• [YOUR OBJECTIVE]:
Each record that follows is to be transcribed exactly, excluding its images.

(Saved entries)

::::::::::

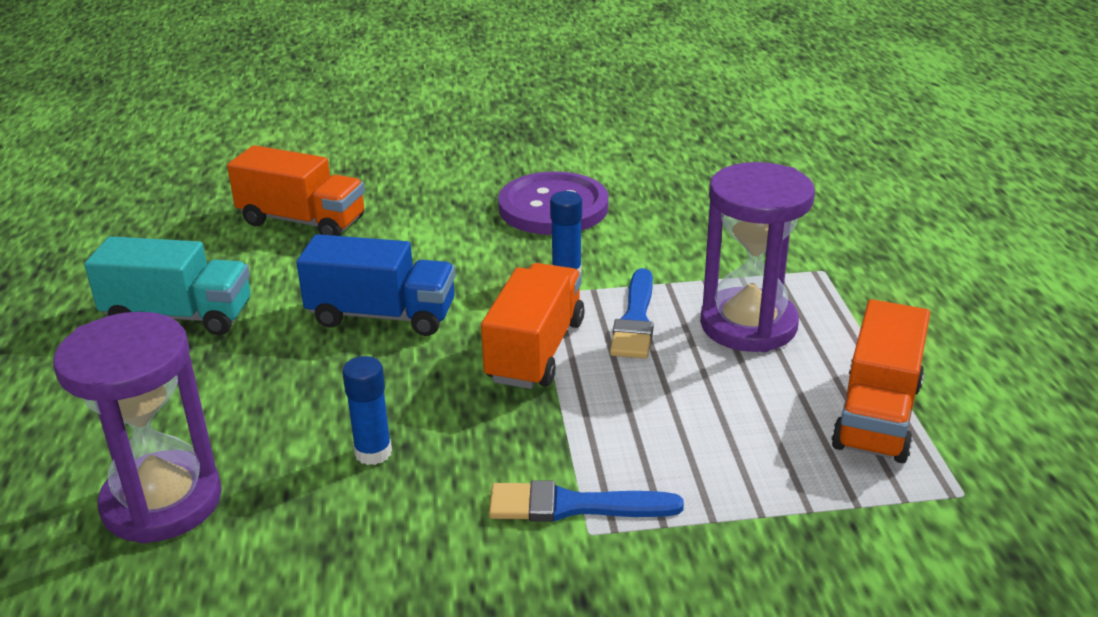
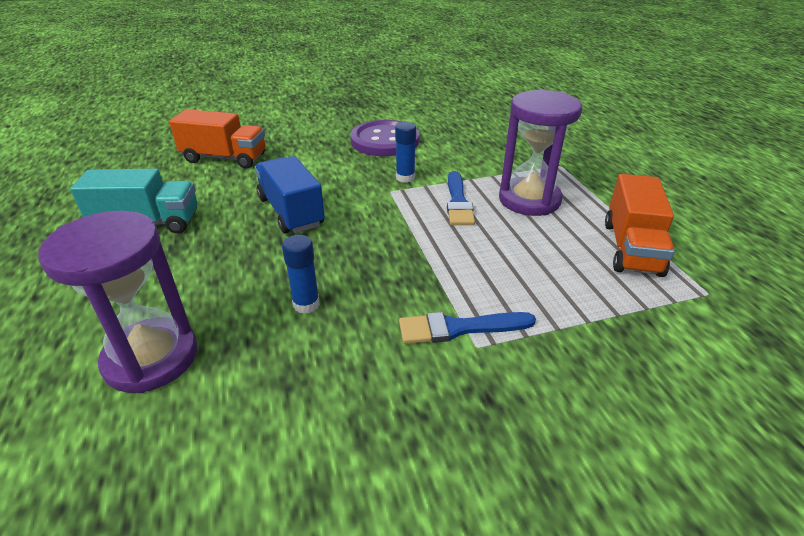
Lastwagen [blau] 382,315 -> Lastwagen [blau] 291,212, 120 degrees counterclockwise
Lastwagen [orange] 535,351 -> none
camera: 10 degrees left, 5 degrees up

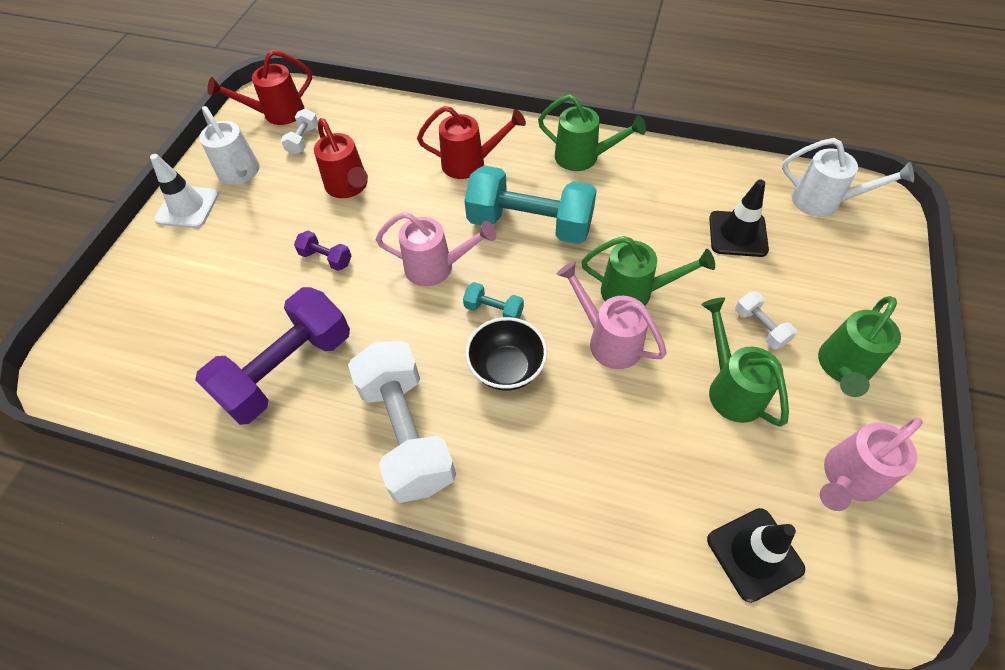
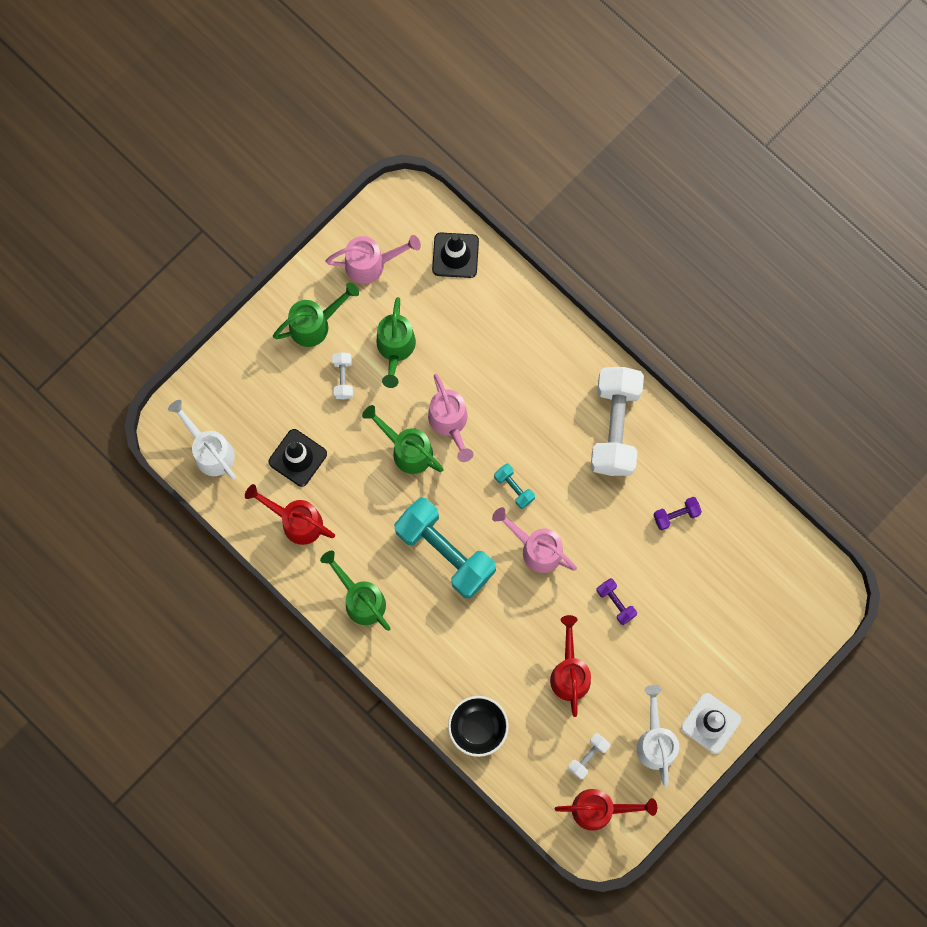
Gießkanne [rot] 470,163 -> Gießkanne [rot] 296,521, move
Hantel [lila] 287,370 -> Hantel [lila] 676,515, x0.43
Schüssel [schwarz] 507,368 -> Schüssel [schwarz] 478,728, move
camera: 155 degrees left, 20 degrees up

::::::::::

• [EXPECTED OUTPUT]:
Lastwagen [blau] 382,315 -> Lastwagen [blau] 291,212, 120 degrees counterclockwise
Lastwagen [orange] 535,351 -> none
camera: 10 degrees left, 5 degrees up

Gießkanne [rot] 470,163 -> Gießkanne [rot] 296,521, move
Hantel [lila] 287,370 -> Hantel [lila] 676,515, x0.43
Schüssel [schwarz] 507,368 -> Schüssel [schwarz] 478,728, move
camera: 155 degrees left, 20 degrees up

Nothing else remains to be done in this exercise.